• _WHAT IS NEEDED_
Please count the lines of the listing below in which "size" occurs, and reply with the number only.
====== EXERCISE DATA ======
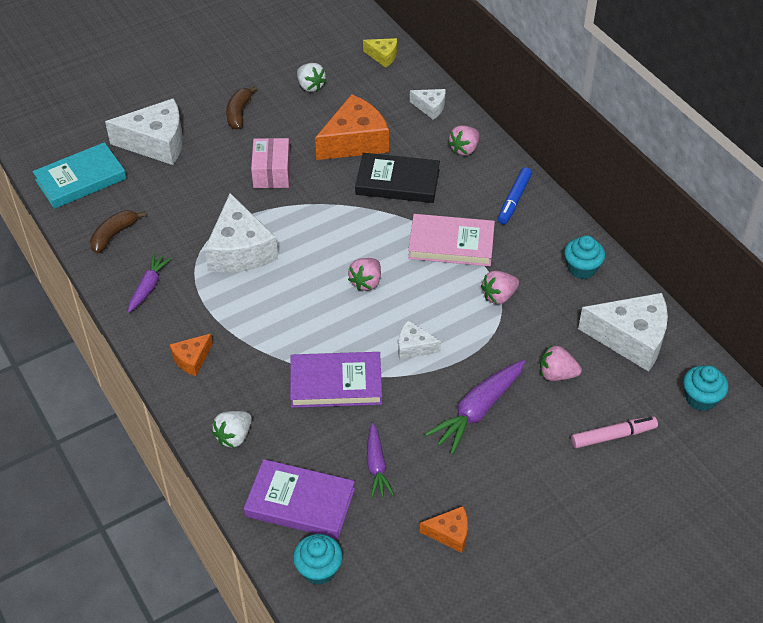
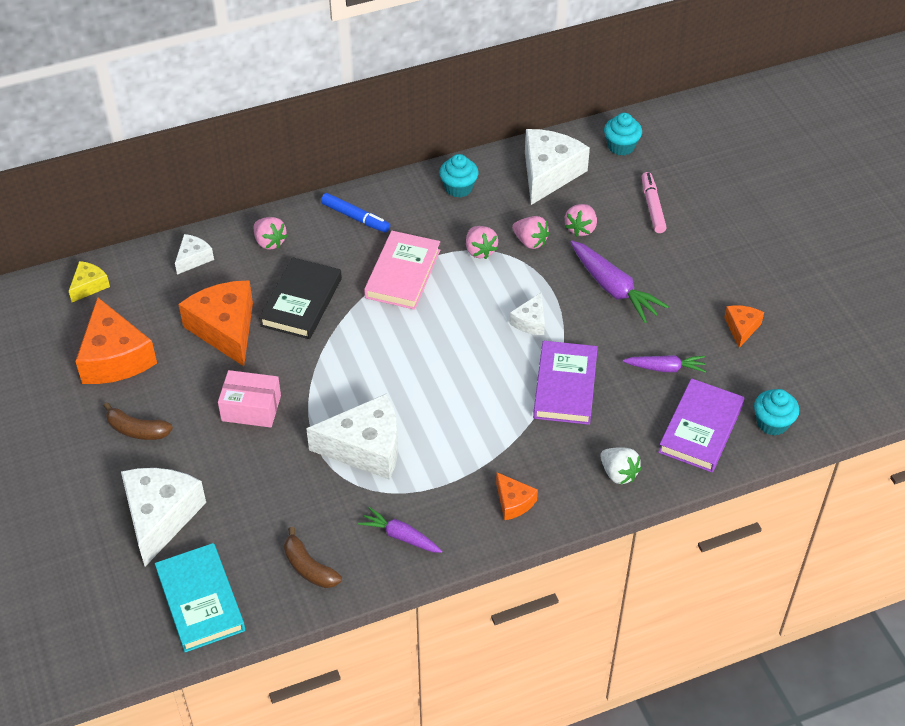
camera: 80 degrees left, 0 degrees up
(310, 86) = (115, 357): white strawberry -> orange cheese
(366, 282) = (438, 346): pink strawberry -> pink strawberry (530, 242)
======
====== EXERCISE DATA ======
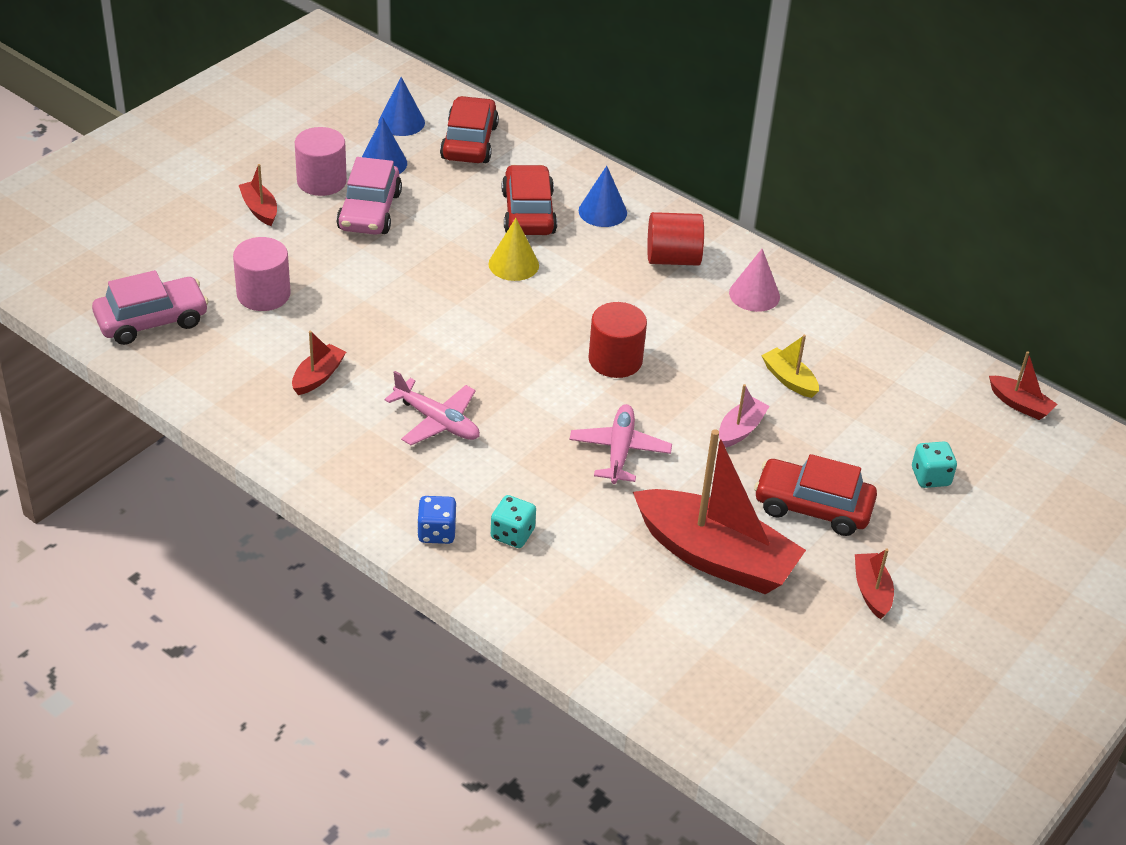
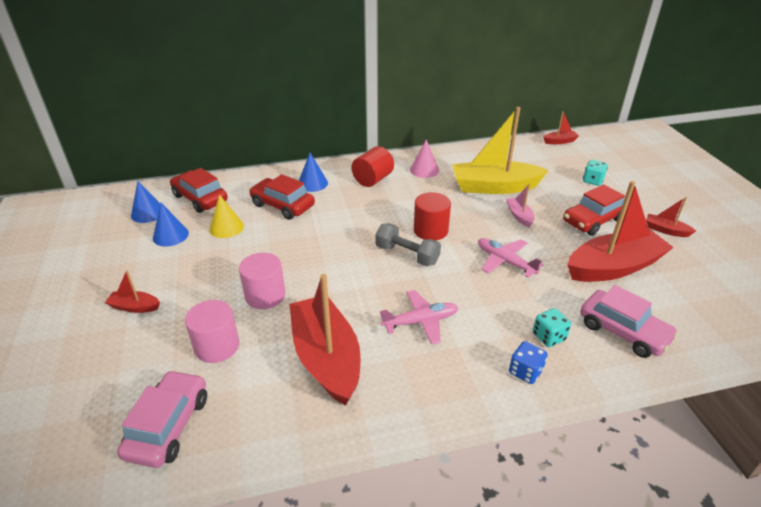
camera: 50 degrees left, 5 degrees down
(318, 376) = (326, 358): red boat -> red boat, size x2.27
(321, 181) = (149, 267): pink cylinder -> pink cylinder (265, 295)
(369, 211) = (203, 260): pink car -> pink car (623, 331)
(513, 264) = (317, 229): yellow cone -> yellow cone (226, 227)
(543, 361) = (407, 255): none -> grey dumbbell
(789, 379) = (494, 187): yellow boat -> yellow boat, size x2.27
======
====== EXERCISE DATA ======
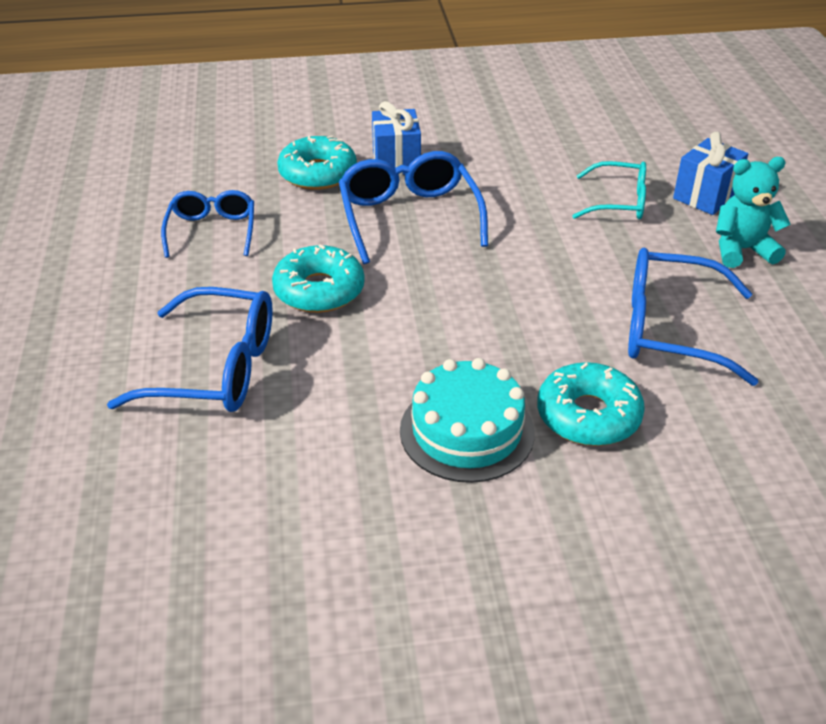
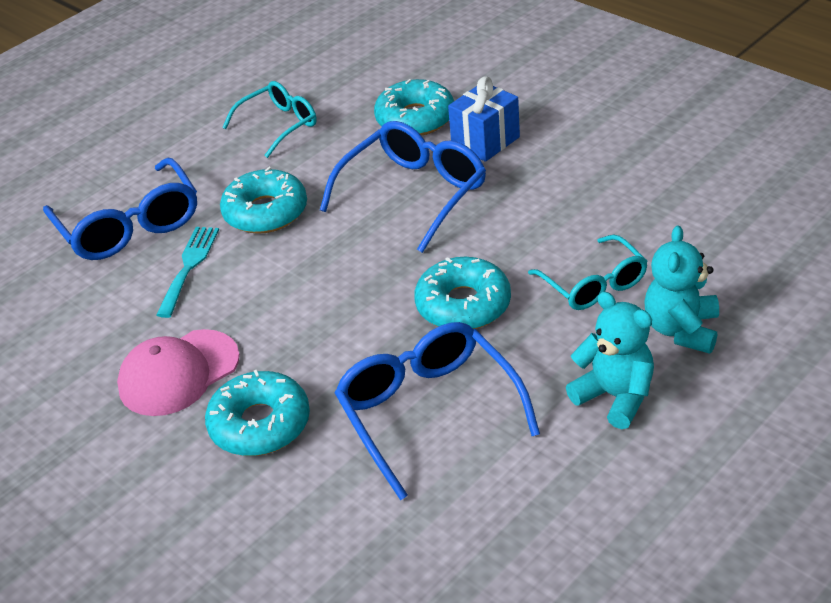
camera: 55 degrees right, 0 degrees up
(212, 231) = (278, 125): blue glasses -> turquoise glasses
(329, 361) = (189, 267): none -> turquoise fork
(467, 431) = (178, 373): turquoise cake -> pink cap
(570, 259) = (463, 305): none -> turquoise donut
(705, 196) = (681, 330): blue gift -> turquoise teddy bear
======
• _SOLVED PROBLEM_
2